● **Your instructions**: Omit all pictures, then repeat the listing exactly.

:::

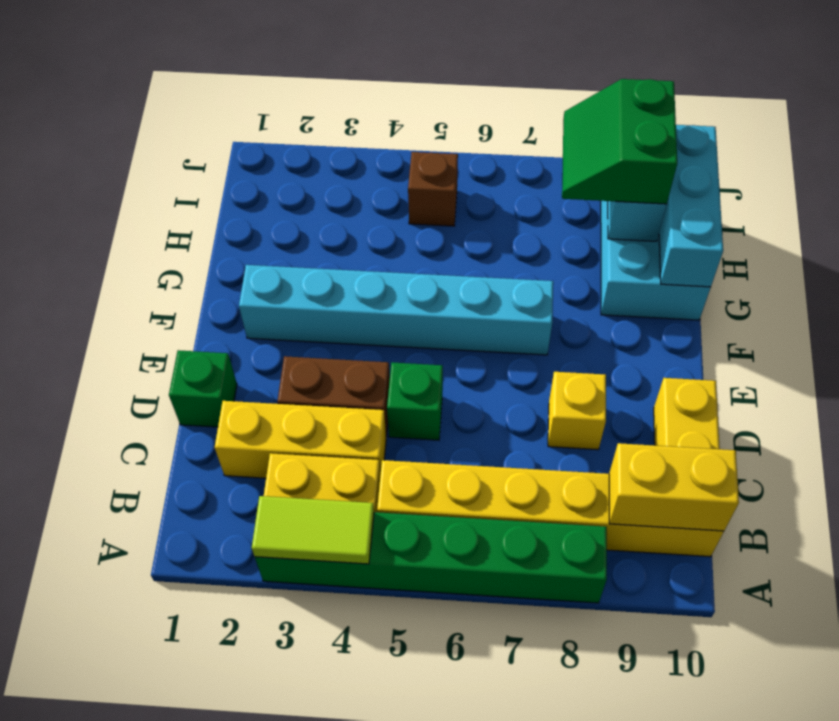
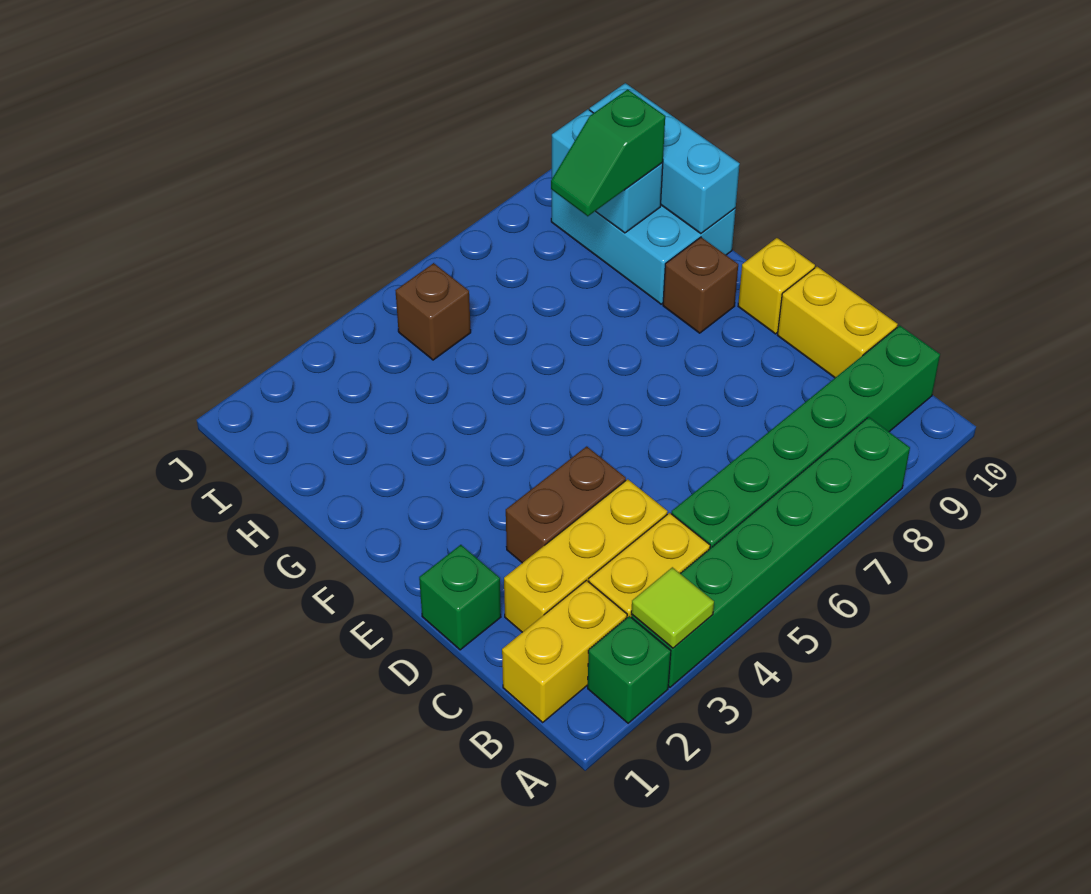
lime tile A3:A4 level 2 -> lime tile A3 level 2
yellow brick B5:B10 level 1 -> green brick B5:B10 level 1
yellow brick B9:B10 level 2 -> yellow brick B1:B2 level 1
green brick D5 level 1 -> green brick A2 level 1
yellow brick D8 level 1 -> yellow brick E10 level 1
cyan brick F2:F7 level 1 -> none
none -> brown brick F9 level 1
green slope H8:I9 level 3 top 9 -> green slope H8:H9 level 3 top 9

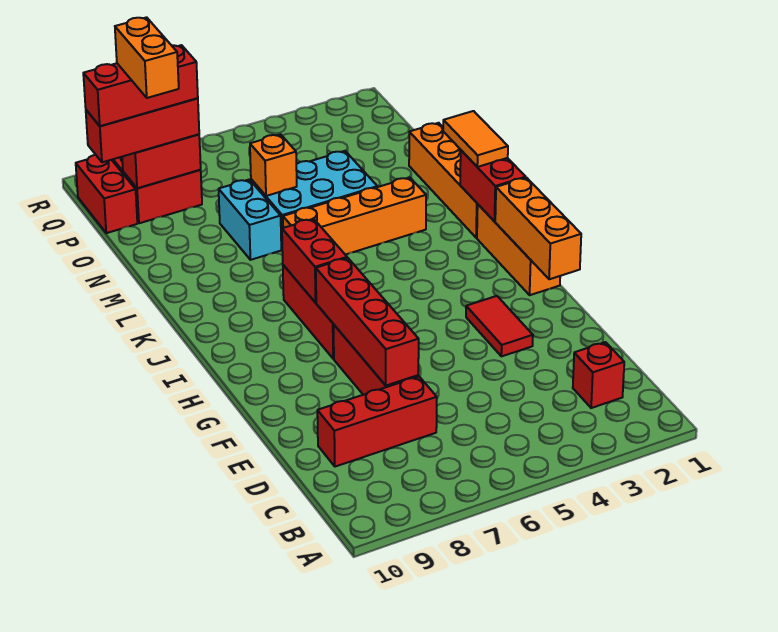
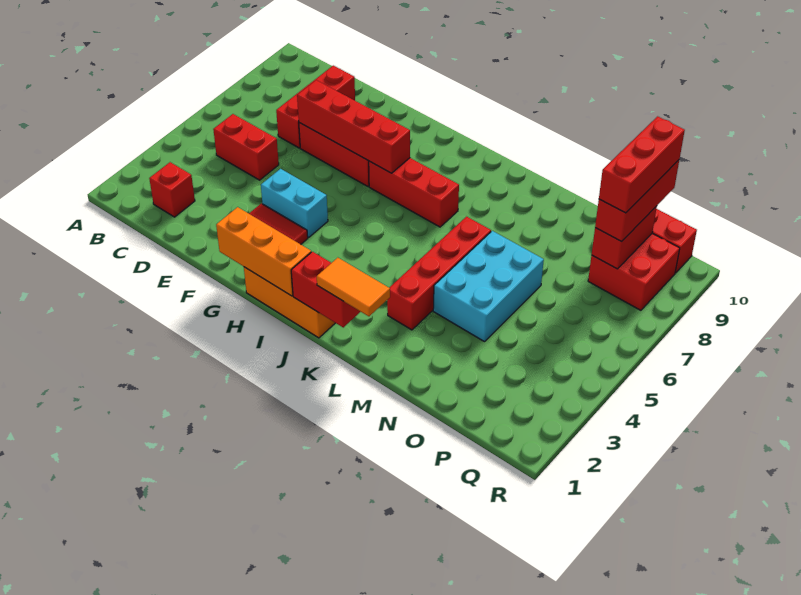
red brick I7:J7 level 2 -> red brick C5:D5 level 1
orange brick K1:N1 level 1 -> none
orange brick L3:L6 level 1 -> red brick L3:L6 level 1
cyan brick M7:N7 level 1 -> cyan brick F4:G4 level 1
orange brick N6 level 2 -> none
orange brick O9:P9 level 5 -> none

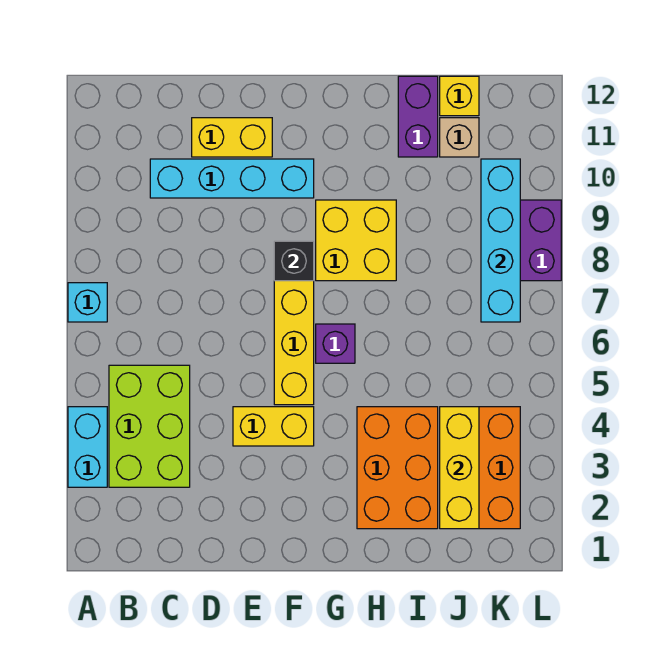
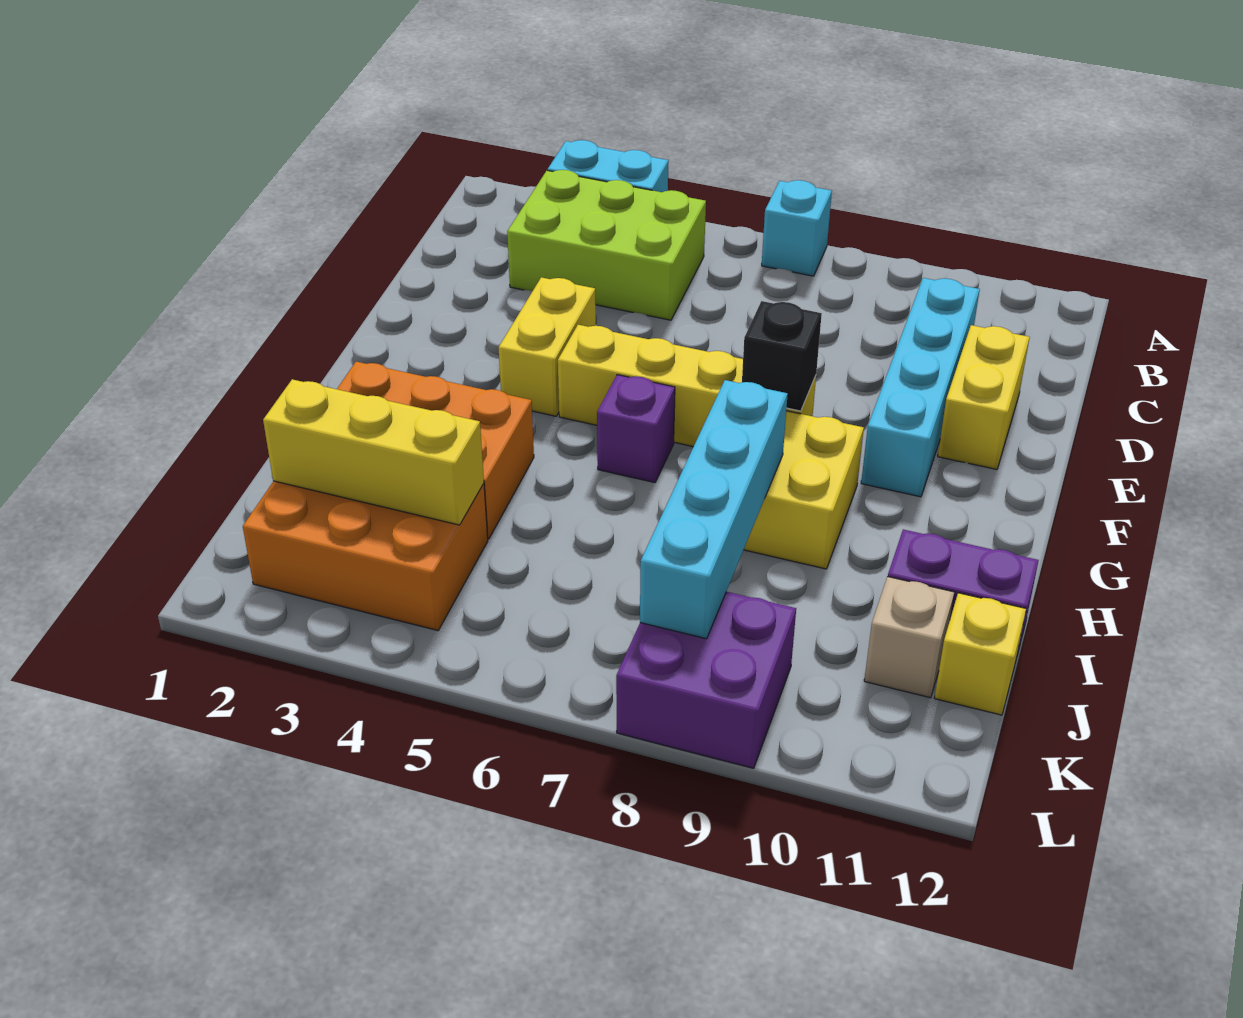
cyan brick K7:K10 level 2 -> cyan brick H8:K8 level 2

:::

● **Written solution**:
lime tile A3:A4 level 2 -> lime tile A3 level 2
yellow brick B5:B10 level 1 -> green brick B5:B10 level 1
yellow brick B9:B10 level 2 -> yellow brick B1:B2 level 1
green brick D5 level 1 -> green brick A2 level 1
yellow brick D8 level 1 -> yellow brick E10 level 1
cyan brick F2:F7 level 1 -> none
none -> brown brick F9 level 1
green slope H8:I9 level 3 top 9 -> green slope H8:H9 level 3 top 9

red brick I7:J7 level 2 -> red brick C5:D5 level 1
orange brick K1:N1 level 1 -> none
orange brick L3:L6 level 1 -> red brick L3:L6 level 1
cyan brick M7:N7 level 1 -> cyan brick F4:G4 level 1
orange brick N6 level 2 -> none
orange brick O9:P9 level 5 -> none

cyan brick K7:K10 level 2 -> cyan brick H8:K8 level 2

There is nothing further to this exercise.